▶ [WHAT THE EXERCISE ASKS]:
Repeat every line of the data exactly, but not the pictures.

(DATASET EXTRACT begins)

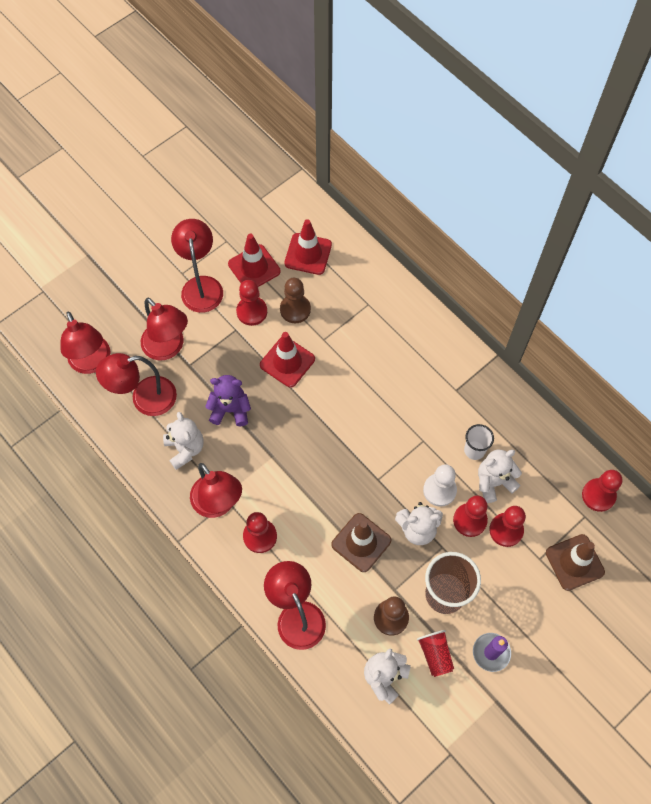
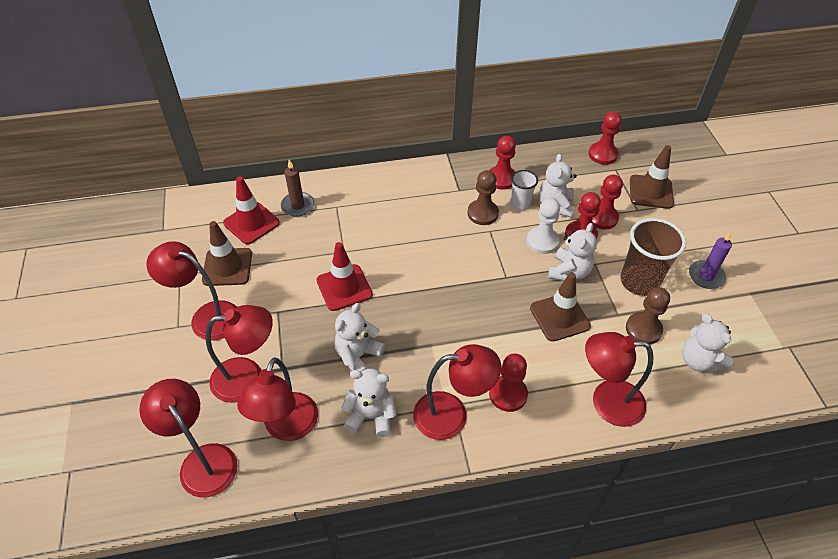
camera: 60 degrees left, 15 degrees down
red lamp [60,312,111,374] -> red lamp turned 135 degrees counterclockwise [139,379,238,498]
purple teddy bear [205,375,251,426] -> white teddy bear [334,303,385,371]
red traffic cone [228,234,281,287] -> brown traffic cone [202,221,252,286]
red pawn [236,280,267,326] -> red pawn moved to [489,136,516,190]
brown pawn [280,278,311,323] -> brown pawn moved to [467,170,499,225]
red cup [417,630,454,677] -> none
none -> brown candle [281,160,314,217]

(DATASET EXTRACT ends)

▶ [WRITTEN SOLUTION]:
camera: 60 degrees left, 15 degrees down
red lamp [60,312,111,374] -> red lamp turned 135 degrees counterclockwise [139,379,238,498]
purple teddy bear [205,375,251,426] -> white teddy bear [334,303,385,371]
red traffic cone [228,234,281,287] -> brown traffic cone [202,221,252,286]
red pawn [236,280,267,326] -> red pawn moved to [489,136,516,190]
brown pawn [280,278,311,323] -> brown pawn moved to [467,170,499,225]
red cup [417,630,454,677] -> none
none -> brown candle [281,160,314,217]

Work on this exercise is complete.